--- Begin Provided data ---

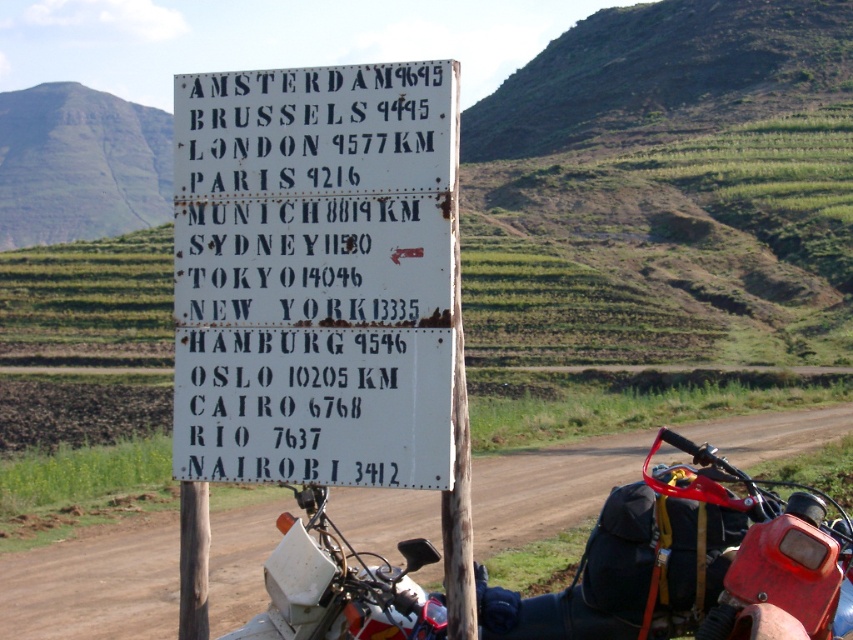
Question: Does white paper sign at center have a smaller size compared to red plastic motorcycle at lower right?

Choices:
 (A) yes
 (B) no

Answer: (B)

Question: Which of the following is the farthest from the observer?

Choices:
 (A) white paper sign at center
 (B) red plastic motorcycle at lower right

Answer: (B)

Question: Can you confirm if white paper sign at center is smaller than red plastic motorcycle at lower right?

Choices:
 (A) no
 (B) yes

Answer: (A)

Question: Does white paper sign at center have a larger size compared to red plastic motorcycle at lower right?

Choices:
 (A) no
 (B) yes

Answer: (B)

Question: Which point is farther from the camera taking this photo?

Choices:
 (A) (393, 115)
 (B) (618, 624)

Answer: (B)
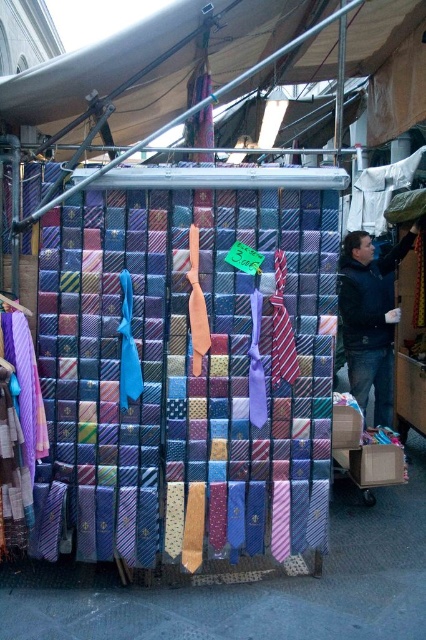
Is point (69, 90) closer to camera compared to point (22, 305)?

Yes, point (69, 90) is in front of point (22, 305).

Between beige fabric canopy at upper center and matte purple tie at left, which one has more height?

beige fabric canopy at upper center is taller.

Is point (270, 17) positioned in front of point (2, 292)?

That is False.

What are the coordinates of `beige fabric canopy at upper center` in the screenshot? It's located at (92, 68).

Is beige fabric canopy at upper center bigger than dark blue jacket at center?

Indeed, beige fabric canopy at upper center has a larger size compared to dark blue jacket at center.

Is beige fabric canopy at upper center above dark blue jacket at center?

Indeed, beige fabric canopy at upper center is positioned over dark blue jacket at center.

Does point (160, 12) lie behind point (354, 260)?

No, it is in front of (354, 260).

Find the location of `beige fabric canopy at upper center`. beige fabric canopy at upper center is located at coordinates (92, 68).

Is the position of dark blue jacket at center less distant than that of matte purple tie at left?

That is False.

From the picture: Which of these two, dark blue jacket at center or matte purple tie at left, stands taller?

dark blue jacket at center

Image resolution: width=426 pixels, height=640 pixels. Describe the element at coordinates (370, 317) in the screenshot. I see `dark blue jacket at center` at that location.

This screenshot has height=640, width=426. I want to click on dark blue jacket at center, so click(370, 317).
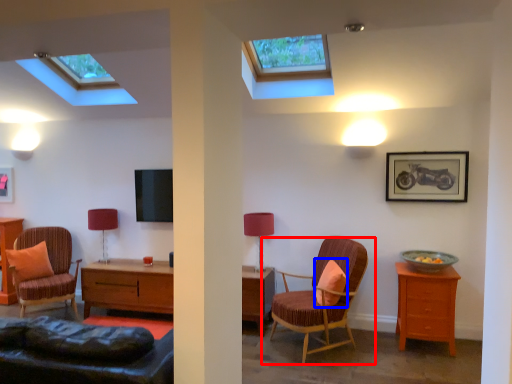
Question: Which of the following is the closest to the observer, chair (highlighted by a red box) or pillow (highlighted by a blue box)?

--- End Provided data ---

**Task to carry out**
How many lines in the data above contain the string "motorcycle", matching case exactly? Reply with the number alone.

**Solution to the problem**
4